The listing below is to be duplicated exactly, with every picture omitted.

Data section:
=== Section Start ===

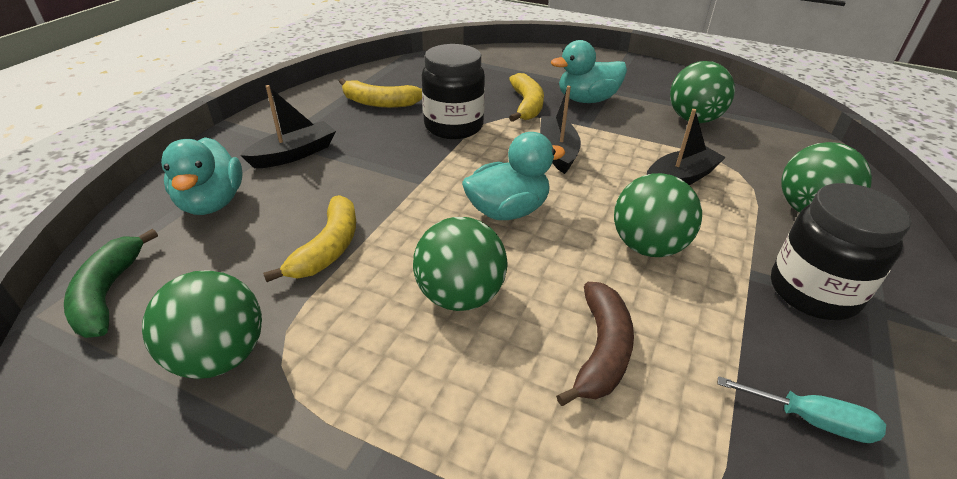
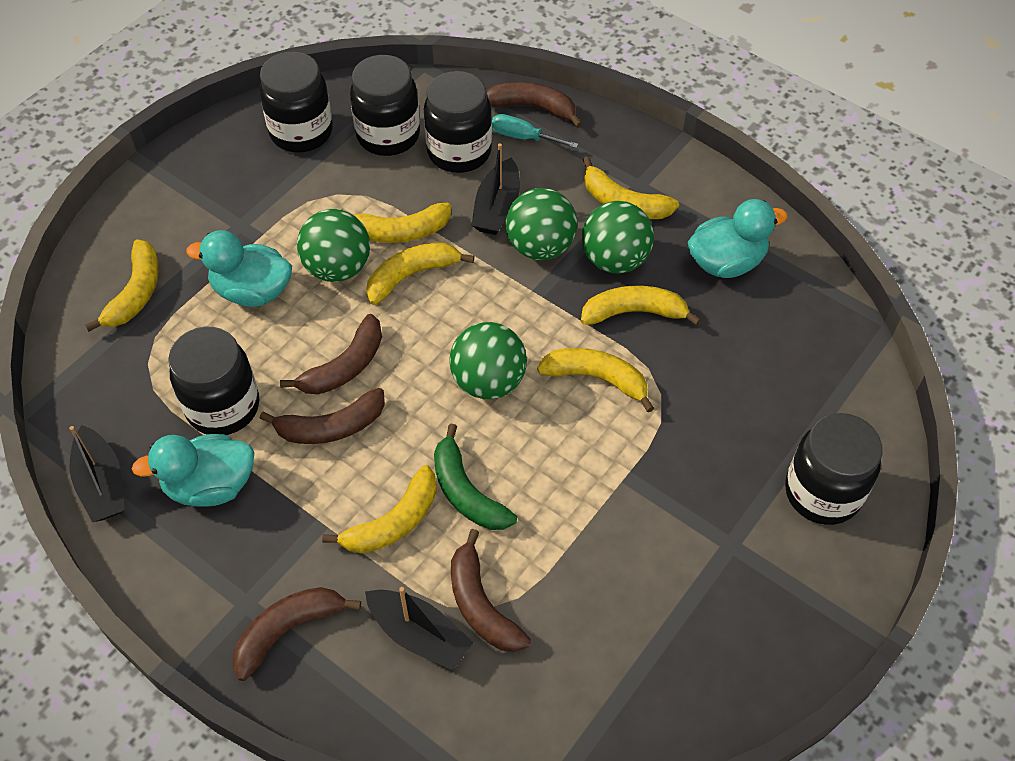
black jar: 2 -> 5
brown banana: 1 -> 5
green ball: 5 -> 4
yellow banana: 3 -> 7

=== Section End ===

Solution to this task:
black jar: 2 -> 5
brown banana: 1 -> 5
green ball: 5 -> 4
yellow banana: 3 -> 7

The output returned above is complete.